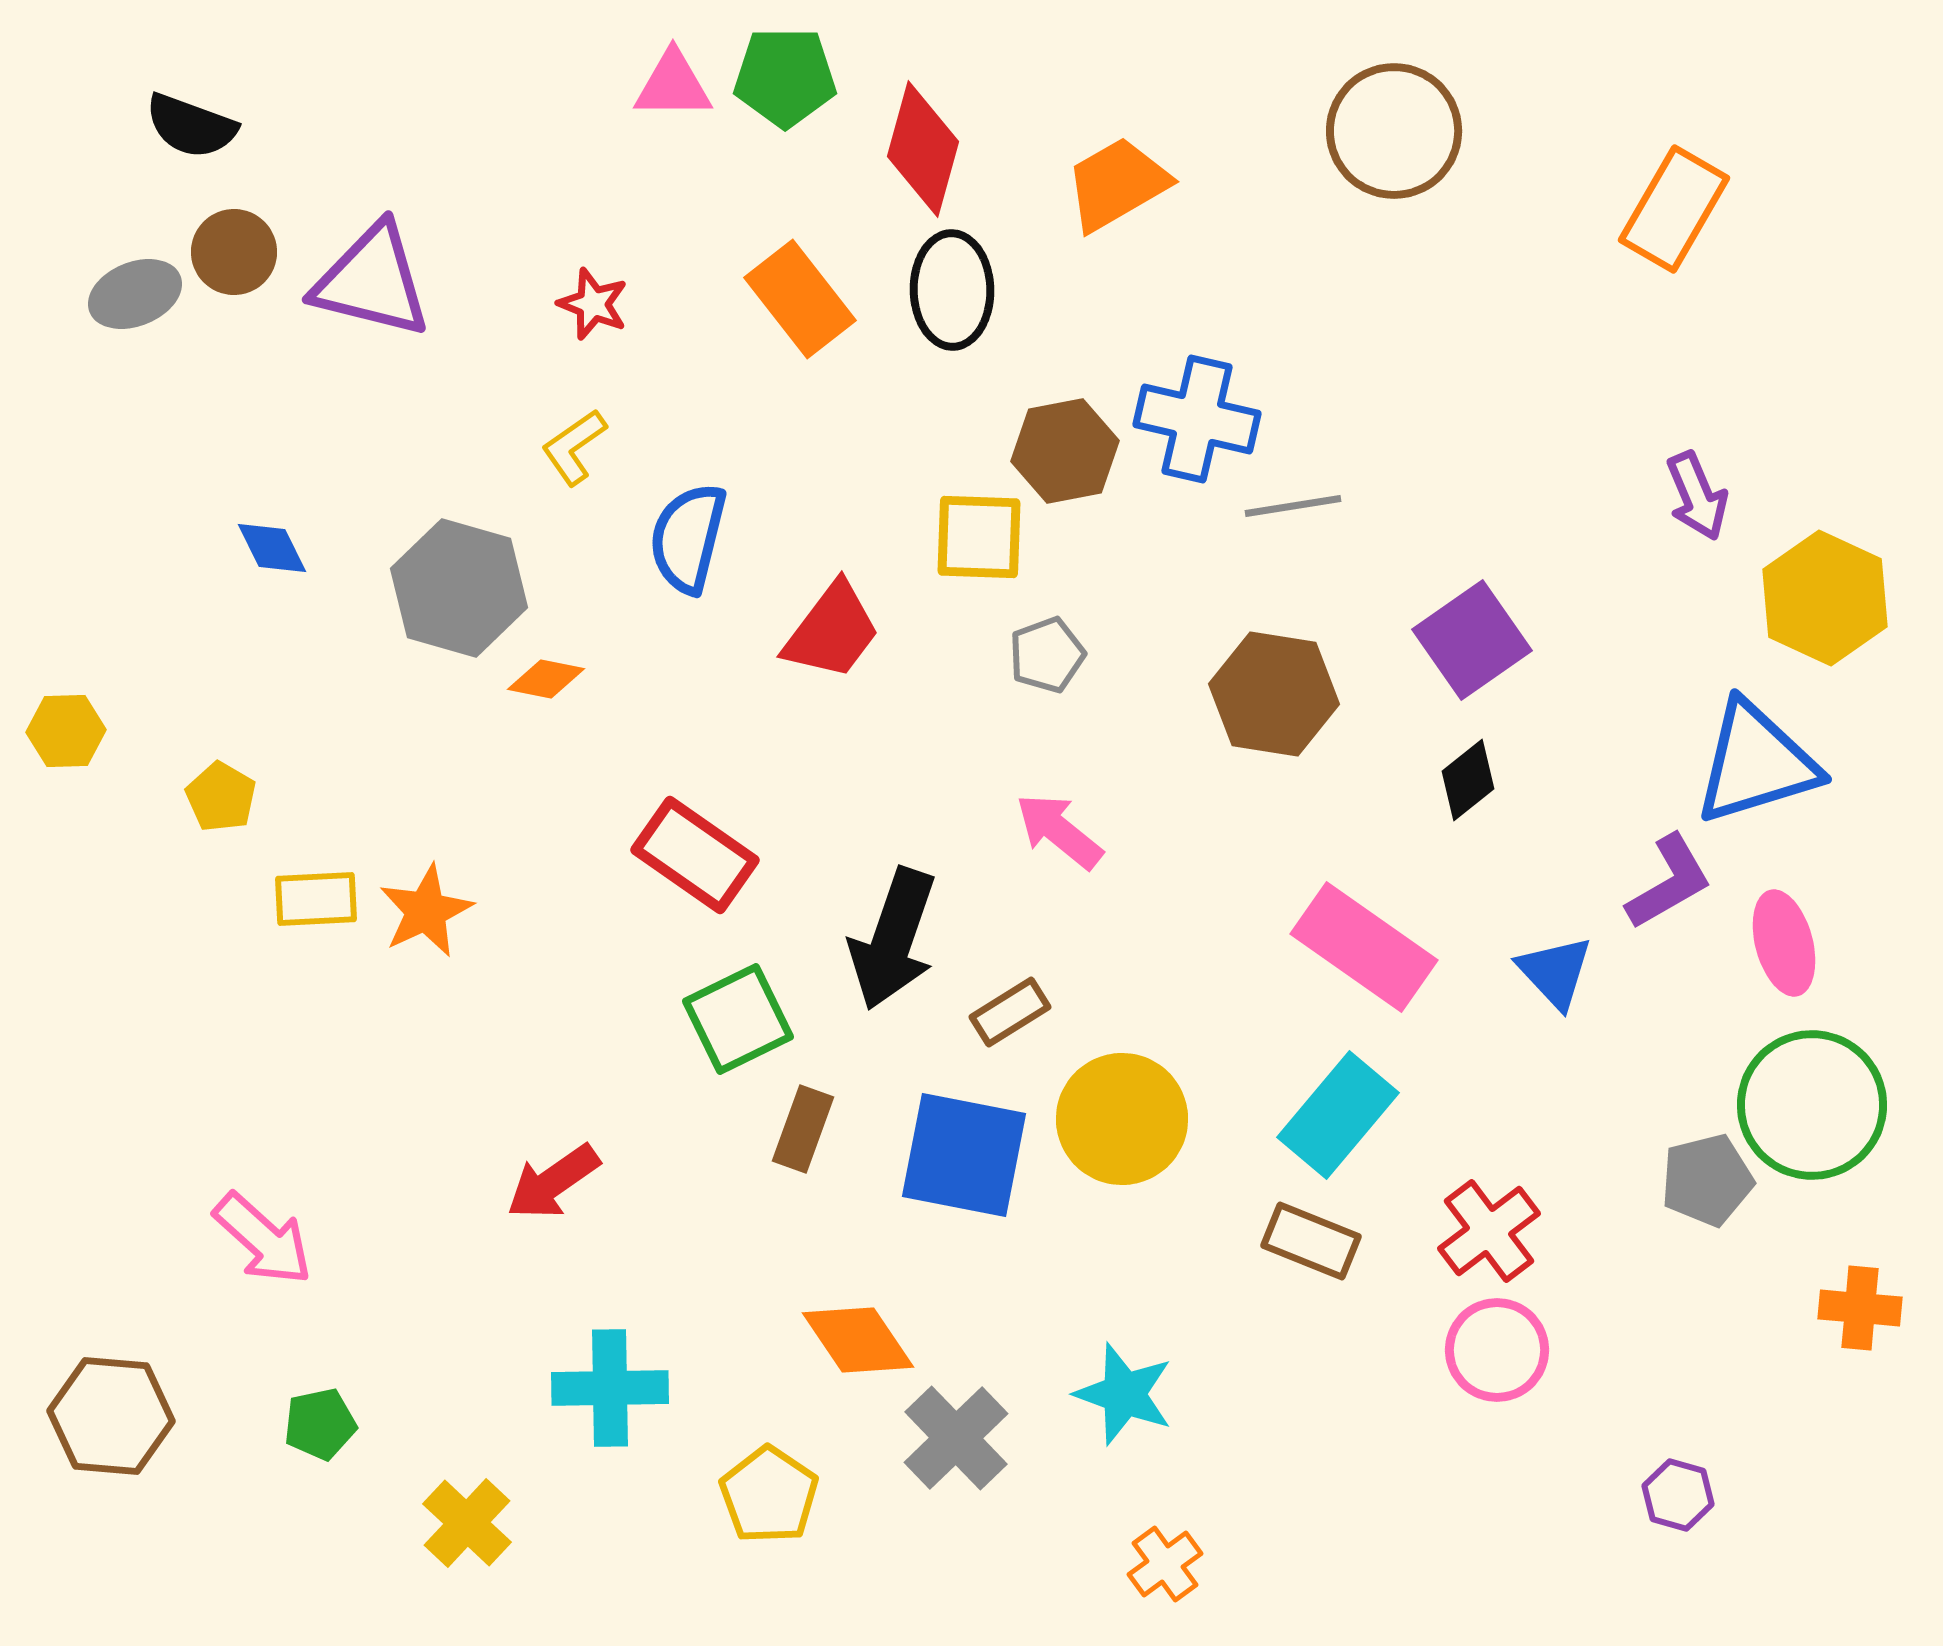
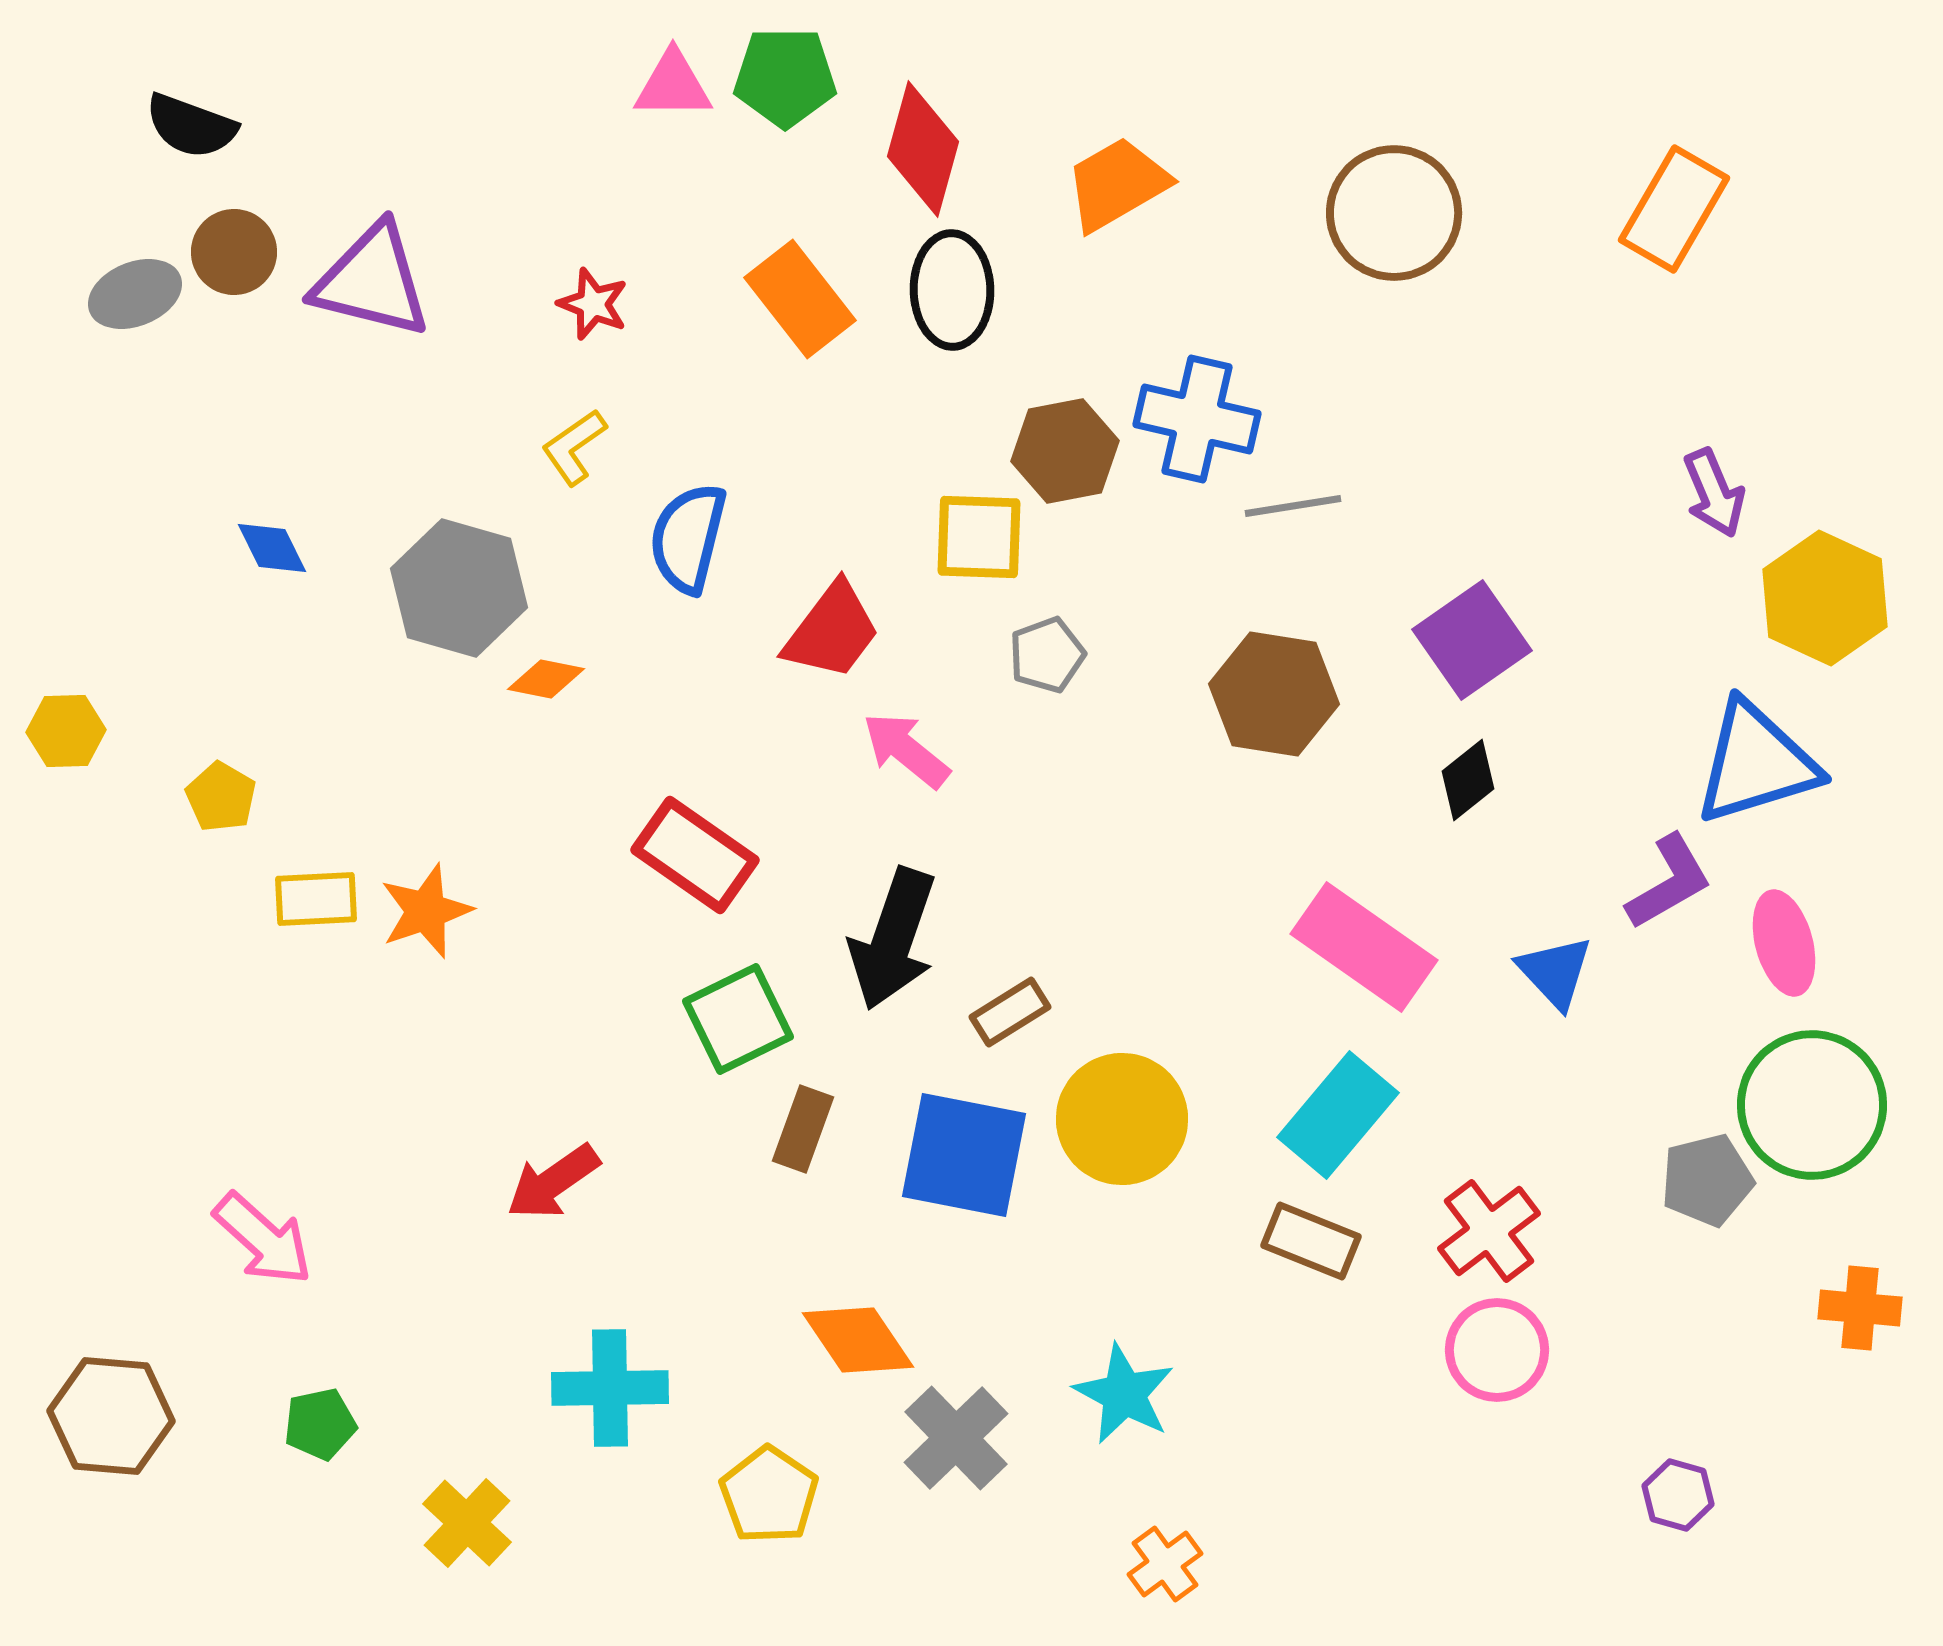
brown circle at (1394, 131): moved 82 px down
purple arrow at (1697, 496): moved 17 px right, 3 px up
pink arrow at (1059, 831): moved 153 px left, 81 px up
orange star at (426, 911): rotated 6 degrees clockwise
cyan star at (1124, 1394): rotated 8 degrees clockwise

What is expected:
The response must give every line from the material above that holds the string "arrow".

Result of the exercise:
purple arrow at (1697, 496): moved 17 px right, 3 px up
pink arrow at (1059, 831): moved 153 px left, 81 px up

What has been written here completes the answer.